START Data for this task

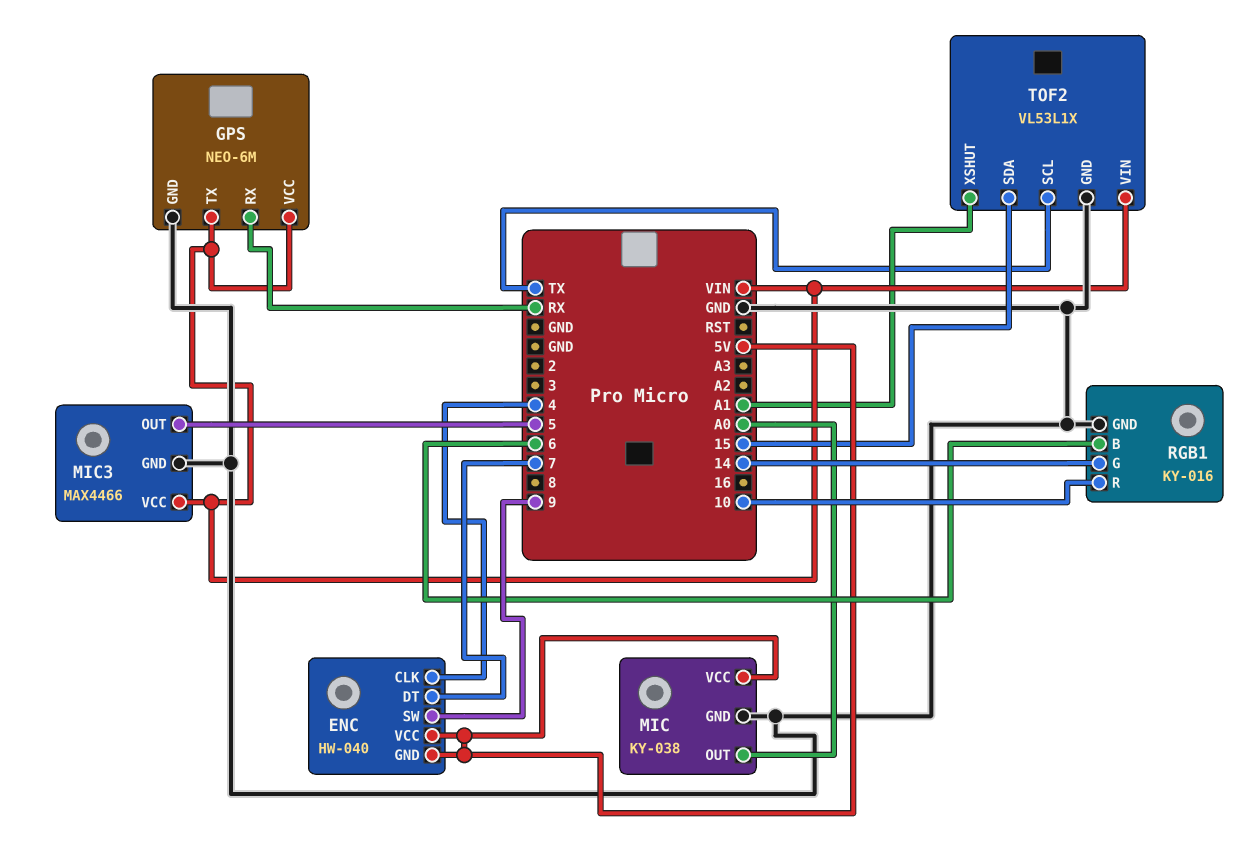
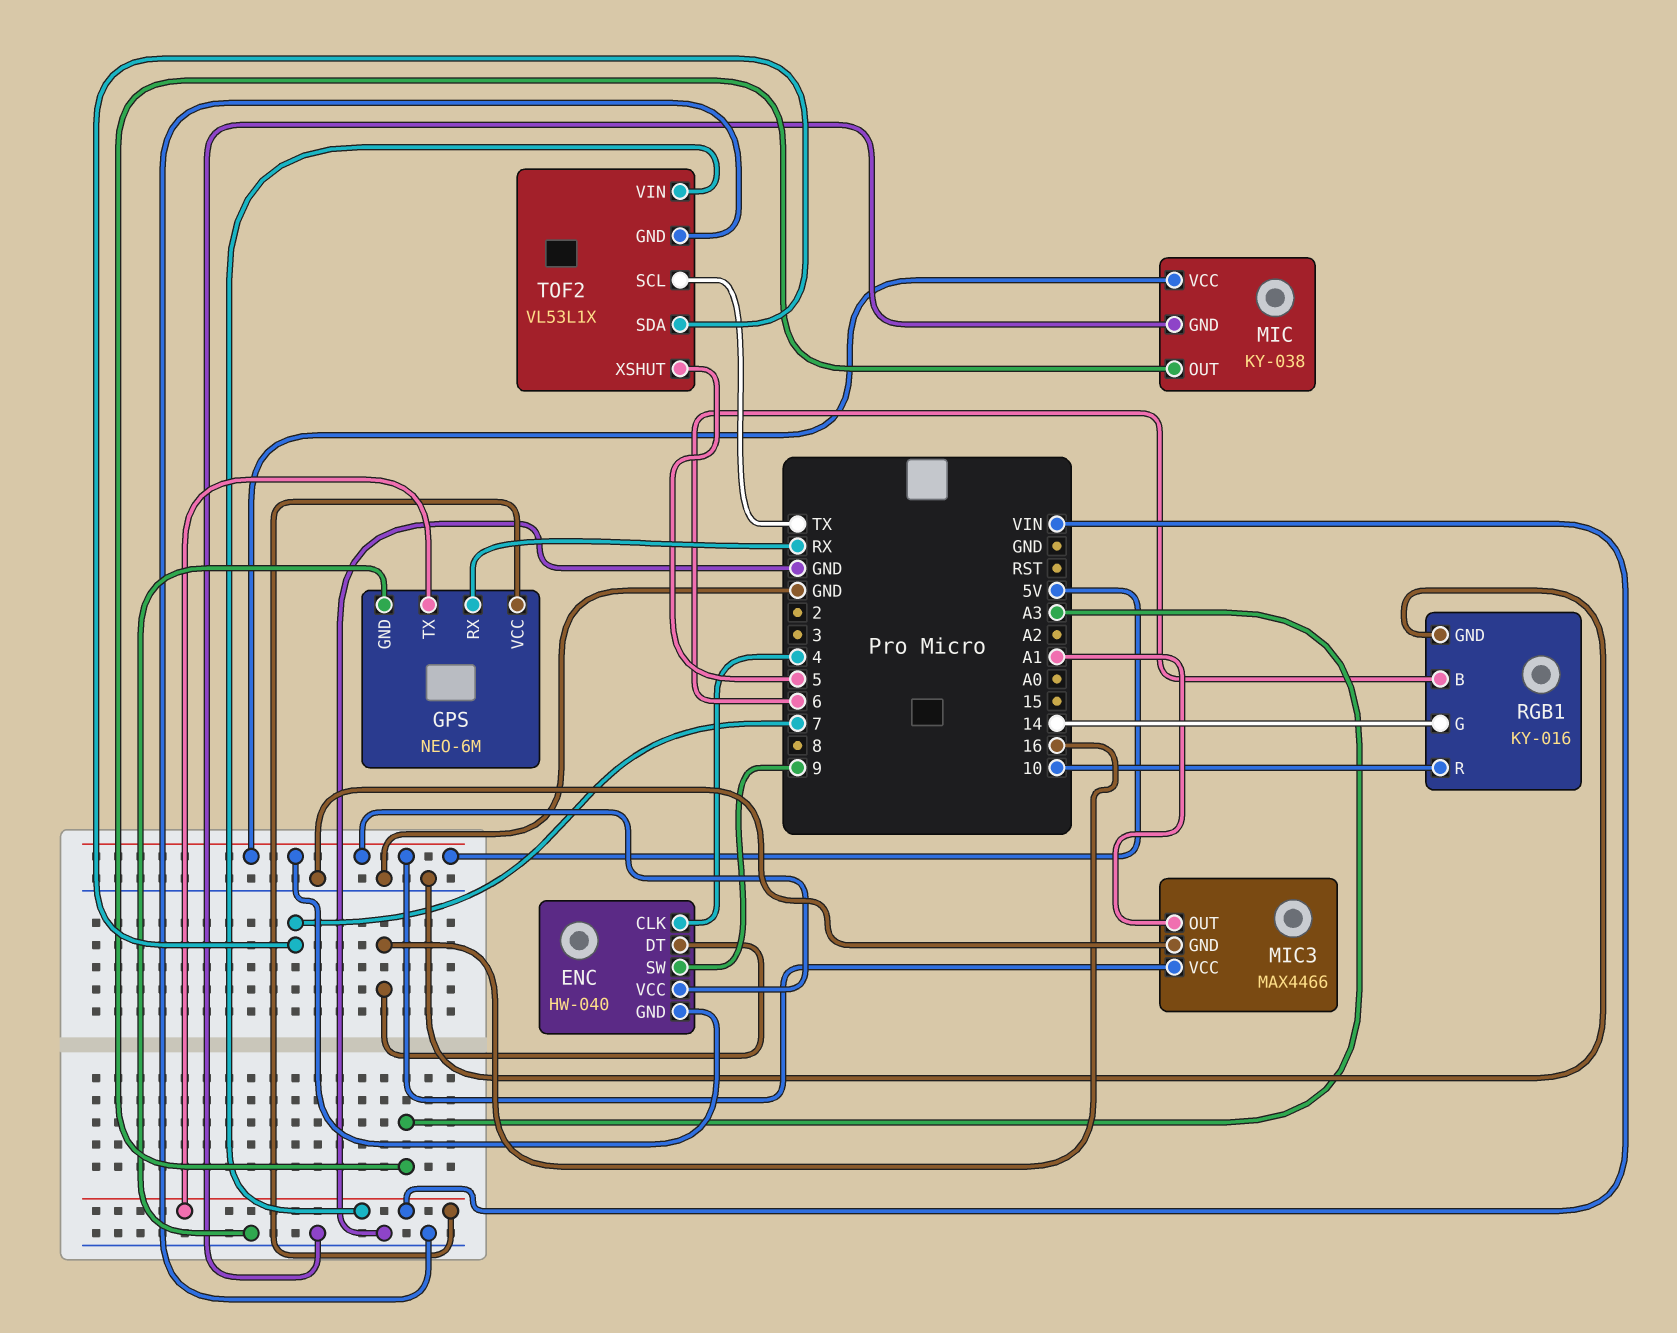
ENC pin DT: 7 -> 16
MIC pin OUT: A0 -> A3
MIC3 pin OUT: 5 -> A1
MIC3 pin VCC: VIN -> 5V
TOF2 pin SDA: 15 -> 7
TOF2 pin XSHUT: A1 -> 5

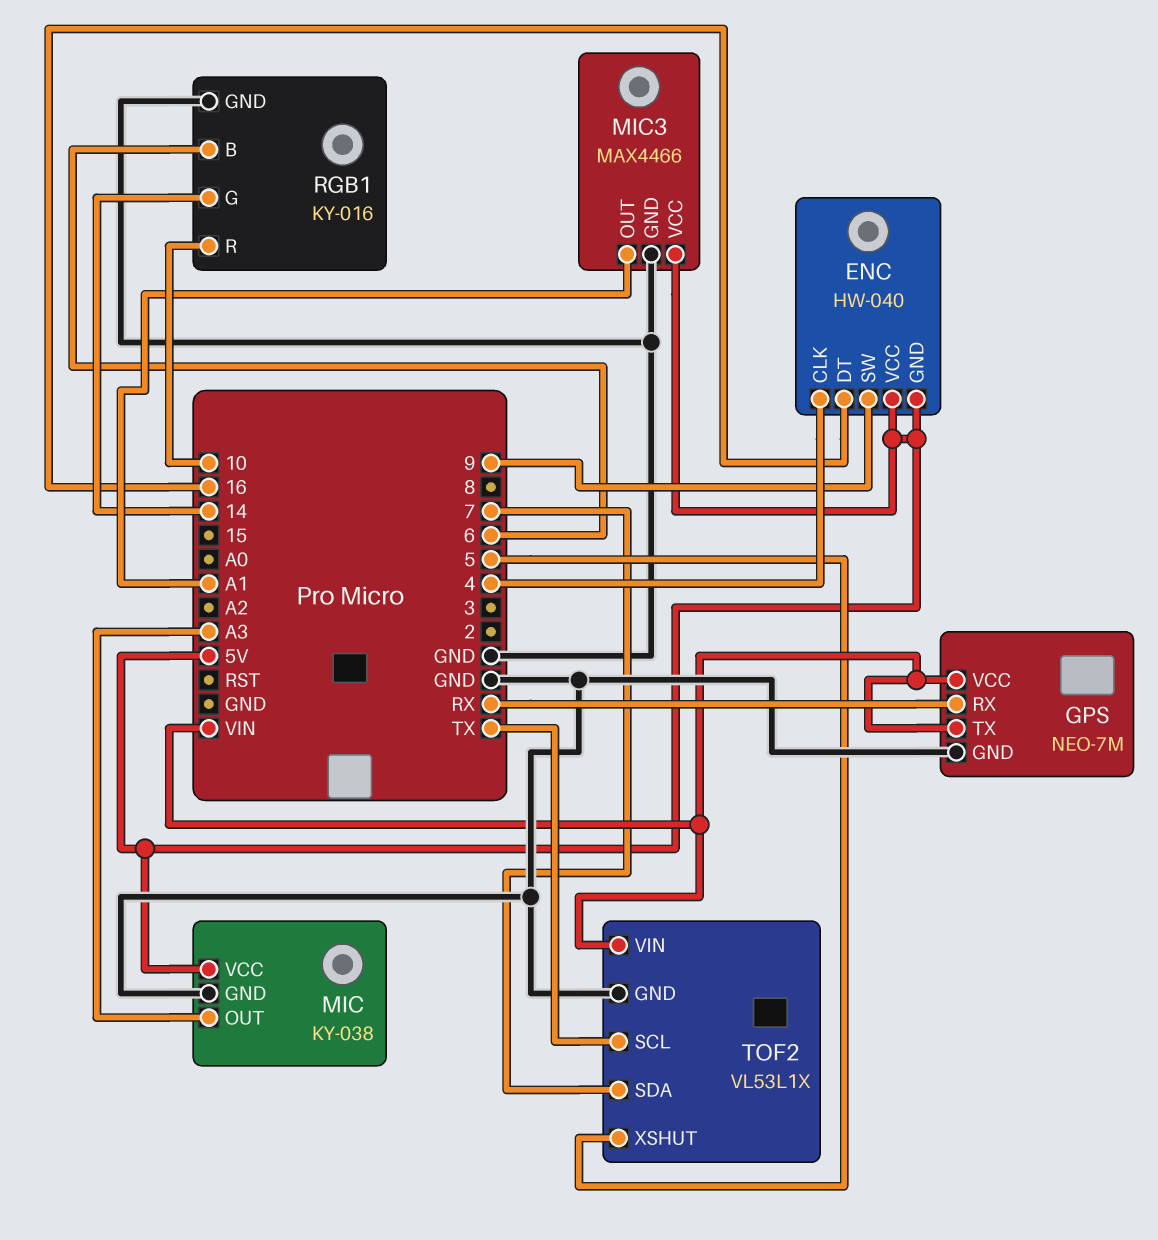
GPS: NEO-6M -> NEO-7M

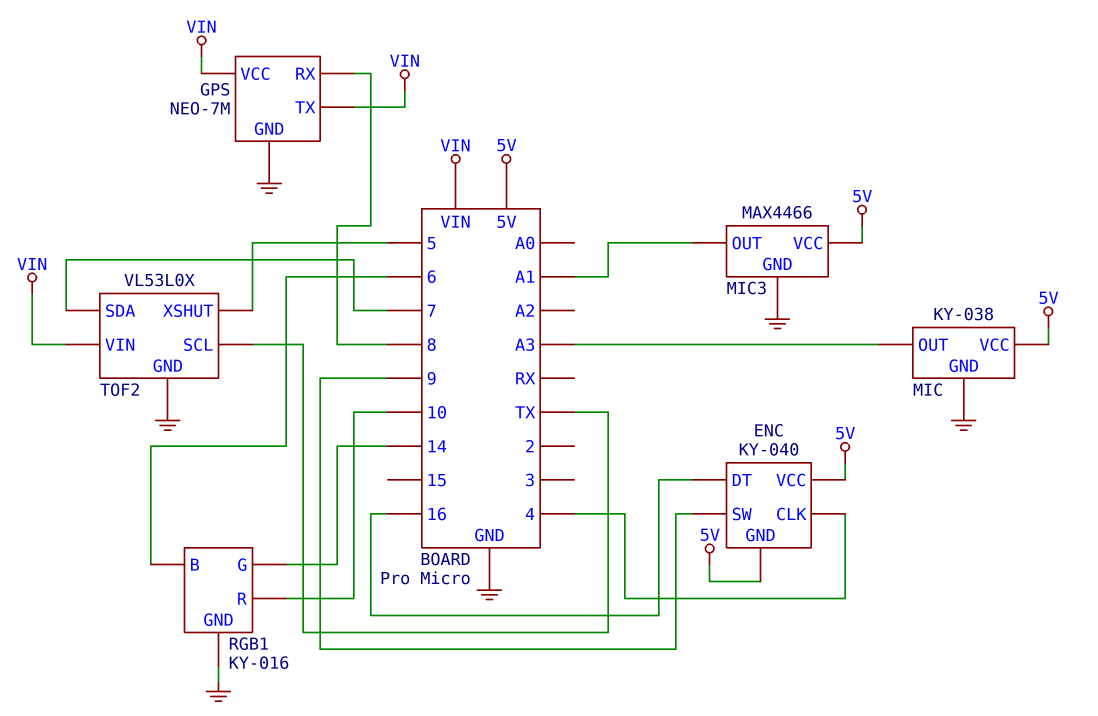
ENC: HW-040 -> KY-040
GPS pin RX: RX -> 8
TOF2: VL53L1X -> VL53L0X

END Data for this task

* **Problem to solve**:
Pictures are to be left out; the rest of the listing should be printed exactly.

* **Task result**:
ENC pin DT: 7 -> 16
MIC pin OUT: A0 -> A3
MIC3 pin OUT: 5 -> A1
MIC3 pin VCC: VIN -> 5V
TOF2 pin SDA: 15 -> 7
TOF2 pin XSHUT: A1 -> 5

GPS: NEO-6M -> NEO-7M

ENC: HW-040 -> KY-040
GPS pin RX: RX -> 8
TOF2: VL53L1X -> VL53L0X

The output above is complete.